Task instructions:
Nothing in the data may be changed; retype all of it.

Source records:
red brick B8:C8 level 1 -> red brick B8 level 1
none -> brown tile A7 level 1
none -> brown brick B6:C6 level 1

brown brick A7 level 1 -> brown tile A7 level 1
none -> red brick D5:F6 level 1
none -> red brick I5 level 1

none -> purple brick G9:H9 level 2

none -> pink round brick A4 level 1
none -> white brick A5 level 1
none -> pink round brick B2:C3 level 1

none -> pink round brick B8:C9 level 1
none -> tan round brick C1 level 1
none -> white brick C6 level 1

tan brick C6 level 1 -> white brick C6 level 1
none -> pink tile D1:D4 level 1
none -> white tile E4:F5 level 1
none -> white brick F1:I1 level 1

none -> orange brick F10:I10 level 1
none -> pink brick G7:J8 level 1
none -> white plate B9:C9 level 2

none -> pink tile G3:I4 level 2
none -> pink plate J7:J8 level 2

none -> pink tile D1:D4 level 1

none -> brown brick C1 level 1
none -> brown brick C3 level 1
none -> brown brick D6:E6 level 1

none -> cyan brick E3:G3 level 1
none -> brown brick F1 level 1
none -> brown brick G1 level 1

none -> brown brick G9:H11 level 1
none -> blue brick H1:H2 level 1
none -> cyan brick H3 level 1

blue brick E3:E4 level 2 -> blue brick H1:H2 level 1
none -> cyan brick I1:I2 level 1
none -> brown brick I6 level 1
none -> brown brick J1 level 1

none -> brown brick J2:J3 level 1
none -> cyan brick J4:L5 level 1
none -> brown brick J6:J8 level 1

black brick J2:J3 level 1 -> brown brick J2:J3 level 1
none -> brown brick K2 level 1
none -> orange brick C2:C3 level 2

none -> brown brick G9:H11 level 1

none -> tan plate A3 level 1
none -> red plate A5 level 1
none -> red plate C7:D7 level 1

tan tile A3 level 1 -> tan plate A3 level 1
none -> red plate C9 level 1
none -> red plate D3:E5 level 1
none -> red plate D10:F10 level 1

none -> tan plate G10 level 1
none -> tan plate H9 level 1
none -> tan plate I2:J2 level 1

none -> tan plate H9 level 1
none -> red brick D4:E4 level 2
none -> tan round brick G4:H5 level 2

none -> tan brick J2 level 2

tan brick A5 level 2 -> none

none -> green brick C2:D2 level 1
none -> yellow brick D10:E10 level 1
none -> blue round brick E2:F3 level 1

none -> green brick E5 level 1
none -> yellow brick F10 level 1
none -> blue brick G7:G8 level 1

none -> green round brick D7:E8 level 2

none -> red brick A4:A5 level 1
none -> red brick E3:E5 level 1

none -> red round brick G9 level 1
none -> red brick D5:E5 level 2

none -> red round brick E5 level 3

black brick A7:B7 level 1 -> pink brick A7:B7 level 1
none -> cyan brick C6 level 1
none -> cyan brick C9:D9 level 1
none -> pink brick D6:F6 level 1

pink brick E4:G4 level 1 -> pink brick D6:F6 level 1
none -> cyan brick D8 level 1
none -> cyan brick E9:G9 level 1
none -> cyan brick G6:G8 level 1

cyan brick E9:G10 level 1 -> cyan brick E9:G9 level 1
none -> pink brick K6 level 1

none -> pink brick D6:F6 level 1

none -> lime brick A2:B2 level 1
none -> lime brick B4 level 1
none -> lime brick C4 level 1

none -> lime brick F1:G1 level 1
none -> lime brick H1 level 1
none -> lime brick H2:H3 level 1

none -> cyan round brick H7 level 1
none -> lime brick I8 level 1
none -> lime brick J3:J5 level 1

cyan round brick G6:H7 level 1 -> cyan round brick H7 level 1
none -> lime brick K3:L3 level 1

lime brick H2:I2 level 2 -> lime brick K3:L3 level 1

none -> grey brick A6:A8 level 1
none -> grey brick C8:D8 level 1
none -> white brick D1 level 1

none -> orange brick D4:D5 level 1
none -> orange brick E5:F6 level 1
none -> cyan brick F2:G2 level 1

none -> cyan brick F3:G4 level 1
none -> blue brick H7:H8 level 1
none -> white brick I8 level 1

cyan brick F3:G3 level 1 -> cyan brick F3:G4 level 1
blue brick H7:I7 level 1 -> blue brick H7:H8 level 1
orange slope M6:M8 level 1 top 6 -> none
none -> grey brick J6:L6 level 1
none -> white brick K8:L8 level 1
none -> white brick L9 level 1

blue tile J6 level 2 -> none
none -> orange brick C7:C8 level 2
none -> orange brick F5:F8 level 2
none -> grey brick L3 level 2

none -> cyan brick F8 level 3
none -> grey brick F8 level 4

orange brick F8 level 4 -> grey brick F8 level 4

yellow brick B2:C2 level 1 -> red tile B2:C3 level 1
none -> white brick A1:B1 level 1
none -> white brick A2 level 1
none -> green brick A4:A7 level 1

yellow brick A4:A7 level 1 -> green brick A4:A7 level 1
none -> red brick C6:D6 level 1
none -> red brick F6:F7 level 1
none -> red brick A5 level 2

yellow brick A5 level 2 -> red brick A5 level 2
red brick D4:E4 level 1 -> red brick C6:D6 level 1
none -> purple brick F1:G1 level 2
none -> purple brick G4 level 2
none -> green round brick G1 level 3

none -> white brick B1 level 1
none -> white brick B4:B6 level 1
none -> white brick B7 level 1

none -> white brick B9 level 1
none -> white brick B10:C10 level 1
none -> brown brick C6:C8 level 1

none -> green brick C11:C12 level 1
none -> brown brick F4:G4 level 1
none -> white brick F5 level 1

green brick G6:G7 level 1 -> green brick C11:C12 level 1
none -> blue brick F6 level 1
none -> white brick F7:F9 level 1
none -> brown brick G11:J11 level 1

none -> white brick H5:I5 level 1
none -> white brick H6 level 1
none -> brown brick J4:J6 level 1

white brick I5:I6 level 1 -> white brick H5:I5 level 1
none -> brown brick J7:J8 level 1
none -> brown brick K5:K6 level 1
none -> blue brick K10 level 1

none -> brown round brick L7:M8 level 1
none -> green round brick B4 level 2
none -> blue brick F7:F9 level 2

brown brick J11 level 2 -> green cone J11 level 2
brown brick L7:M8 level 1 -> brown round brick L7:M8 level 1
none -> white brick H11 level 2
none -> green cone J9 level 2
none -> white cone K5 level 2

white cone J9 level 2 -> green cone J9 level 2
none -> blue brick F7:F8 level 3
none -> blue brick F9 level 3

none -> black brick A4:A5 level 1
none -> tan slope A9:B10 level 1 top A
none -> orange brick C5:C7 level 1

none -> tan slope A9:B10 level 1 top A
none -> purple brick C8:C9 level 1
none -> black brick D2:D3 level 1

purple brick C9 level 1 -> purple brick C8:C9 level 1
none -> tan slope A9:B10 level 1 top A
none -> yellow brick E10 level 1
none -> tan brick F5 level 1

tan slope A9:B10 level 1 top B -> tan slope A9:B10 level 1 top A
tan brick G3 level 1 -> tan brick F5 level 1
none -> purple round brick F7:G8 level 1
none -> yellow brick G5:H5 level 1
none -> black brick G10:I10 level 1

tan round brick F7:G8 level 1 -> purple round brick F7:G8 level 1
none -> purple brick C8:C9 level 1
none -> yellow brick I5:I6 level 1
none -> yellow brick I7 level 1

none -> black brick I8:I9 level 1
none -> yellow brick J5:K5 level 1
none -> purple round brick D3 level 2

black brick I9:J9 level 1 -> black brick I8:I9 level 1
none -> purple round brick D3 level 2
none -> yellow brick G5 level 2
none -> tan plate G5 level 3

Response below:
red brick B8:C8 level 1 -> red brick B8 level 1
none -> brown tile A7 level 1
none -> brown brick B6:C6 level 1

brown brick A7 level 1 -> brown tile A7 level 1
none -> red brick D5:F6 level 1
none -> red brick I5 level 1

none -> purple brick G9:H9 level 2

none -> pink round brick A4 level 1
none -> white brick A5 level 1
none -> pink round brick B2:C3 level 1

none -> pink round brick B8:C9 level 1
none -> tan round brick C1 level 1
none -> white brick C6 level 1

tan brick C6 level 1 -> white brick C6 level 1
none -> pink tile D1:D4 level 1
none -> white tile E4:F5 level 1
none -> white brick F1:I1 level 1

none -> orange brick F10:I10 level 1
none -> pink brick G7:J8 level 1
none -> white plate B9:C9 level 2

none -> pink tile G3:I4 level 2
none -> pink plate J7:J8 level 2

none -> pink tile D1:D4 level 1

none -> brown brick C1 level 1
none -> brown brick C3 level 1
none -> brown brick D6:E6 level 1

none -> cyan brick E3:G3 level 1
none -> brown brick F1 level 1
none -> brown brick G1 level 1

none -> brown brick G9:H11 level 1
none -> blue brick H1:H2 level 1
none -> cyan brick H3 level 1

blue brick E3:E4 level 2 -> blue brick H1:H2 level 1
none -> cyan brick I1:I2 level 1
none -> brown brick I6 level 1
none -> brown brick J1 level 1

none -> brown brick J2:J3 level 1
none -> cyan brick J4:L5 level 1
none -> brown brick J6:J8 level 1

black brick J2:J3 level 1 -> brown brick J2:J3 level 1
none -> brown brick K2 level 1
none -> orange brick C2:C3 level 2

none -> brown brick G9:H11 level 1

none -> tan plate A3 level 1
none -> red plate A5 level 1
none -> red plate C7:D7 level 1

tan tile A3 level 1 -> tan plate A3 level 1
none -> red plate C9 level 1
none -> red plate D3:E5 level 1
none -> red plate D10:F10 level 1

none -> tan plate G10 level 1
none -> tan plate H9 level 1
none -> tan plate I2:J2 level 1

none -> tan plate H9 level 1
none -> red brick D4:E4 level 2
none -> tan round brick G4:H5 level 2

none -> tan brick J2 level 2

tan brick A5 level 2 -> none

none -> green brick C2:D2 level 1
none -> yellow brick D10:E10 level 1
none -> blue round brick E2:F3 level 1

none -> green brick E5 level 1
none -> yellow brick F10 level 1
none -> blue brick G7:G8 level 1

none -> green round brick D7:E8 level 2

none -> red brick A4:A5 level 1
none -> red brick E3:E5 level 1

none -> red round brick G9 level 1
none -> red brick D5:E5 level 2

none -> red round brick E5 level 3

black brick A7:B7 level 1 -> pink brick A7:B7 level 1
none -> cyan brick C6 level 1
none -> cyan brick C9:D9 level 1
none -> pink brick D6:F6 level 1

pink brick E4:G4 level 1 -> pink brick D6:F6 level 1
none -> cyan brick D8 level 1
none -> cyan brick E9:G9 level 1
none -> cyan brick G6:G8 level 1

cyan brick E9:G10 level 1 -> cyan brick E9:G9 level 1
none -> pink brick K6 level 1

none -> pink brick D6:F6 level 1

none -> lime brick A2:B2 level 1
none -> lime brick B4 level 1
none -> lime brick C4 level 1

none -> lime brick F1:G1 level 1
none -> lime brick H1 level 1
none -> lime brick H2:H3 level 1

none -> cyan round brick H7 level 1
none -> lime brick I8 level 1
none -> lime brick J3:J5 level 1

cyan round brick G6:H7 level 1 -> cyan round brick H7 level 1
none -> lime brick K3:L3 level 1

lime brick H2:I2 level 2 -> lime brick K3:L3 level 1

none -> grey brick A6:A8 level 1
none -> grey brick C8:D8 level 1
none -> white brick D1 level 1

none -> orange brick D4:D5 level 1
none -> orange brick E5:F6 level 1
none -> cyan brick F2:G2 level 1

none -> cyan brick F3:G4 level 1
none -> blue brick H7:H8 level 1
none -> white brick I8 level 1

cyan brick F3:G3 level 1 -> cyan brick F3:G4 level 1
blue brick H7:I7 level 1 -> blue brick H7:H8 level 1
orange slope M6:M8 level 1 top 6 -> none
none -> grey brick J6:L6 level 1
none -> white brick K8:L8 level 1
none -> white brick L9 level 1

blue tile J6 level 2 -> none
none -> orange brick C7:C8 level 2
none -> orange brick F5:F8 level 2
none -> grey brick L3 level 2

none -> cyan brick F8 level 3
none -> grey brick F8 level 4

orange brick F8 level 4 -> grey brick F8 level 4

yellow brick B2:C2 level 1 -> red tile B2:C3 level 1
none -> white brick A1:B1 level 1
none -> white brick A2 level 1
none -> green brick A4:A7 level 1

yellow brick A4:A7 level 1 -> green brick A4:A7 level 1
none -> red brick C6:D6 level 1
none -> red brick F6:F7 level 1
none -> red brick A5 level 2

yellow brick A5 level 2 -> red brick A5 level 2
red brick D4:E4 level 1 -> red brick C6:D6 level 1
none -> purple brick F1:G1 level 2
none -> purple brick G4 level 2
none -> green round brick G1 level 3

none -> white brick B1 level 1
none -> white brick B4:B6 level 1
none -> white brick B7 level 1

none -> white brick B9 level 1
none -> white brick B10:C10 level 1
none -> brown brick C6:C8 level 1

none -> green brick C11:C12 level 1
none -> brown brick F4:G4 level 1
none -> white brick F5 level 1

green brick G6:G7 level 1 -> green brick C11:C12 level 1
none -> blue brick F6 level 1
none -> white brick F7:F9 level 1
none -> brown brick G11:J11 level 1

none -> white brick H5:I5 level 1
none -> white brick H6 level 1
none -> brown brick J4:J6 level 1

white brick I5:I6 level 1 -> white brick H5:I5 level 1
none -> brown brick J7:J8 level 1
none -> brown brick K5:K6 level 1
none -> blue brick K10 level 1

none -> brown round brick L7:M8 level 1
none -> green round brick B4 level 2
none -> blue brick F7:F9 level 2

brown brick J11 level 2 -> green cone J11 level 2
brown brick L7:M8 level 1 -> brown round brick L7:M8 level 1
none -> white brick H11 level 2
none -> green cone J9 level 2
none -> white cone K5 level 2

white cone J9 level 2 -> green cone J9 level 2
none -> blue brick F7:F8 level 3
none -> blue brick F9 level 3

none -> black brick A4:A5 level 1
none -> tan slope A9:B10 level 1 top A
none -> orange brick C5:C7 level 1

none -> tan slope A9:B10 level 1 top A
none -> purple brick C8:C9 level 1
none -> black brick D2:D3 level 1

purple brick C9 level 1 -> purple brick C8:C9 level 1
none -> tan slope A9:B10 level 1 top A
none -> yellow brick E10 level 1
none -> tan brick F5 level 1

tan slope A9:B10 level 1 top B -> tan slope A9:B10 level 1 top A
tan brick G3 level 1 -> tan brick F5 level 1
none -> purple round brick F7:G8 level 1
none -> yellow brick G5:H5 level 1
none -> black brick G10:I10 level 1

tan round brick F7:G8 level 1 -> purple round brick F7:G8 level 1
none -> purple brick C8:C9 level 1
none -> yellow brick I5:I6 level 1
none -> yellow brick I7 level 1

none -> black brick I8:I9 level 1
none -> yellow brick J5:K5 level 1
none -> purple round brick D3 level 2

black brick I9:J9 level 1 -> black brick I8:I9 level 1
none -> purple round brick D3 level 2
none -> yellow brick G5 level 2
none -> tan plate G5 level 3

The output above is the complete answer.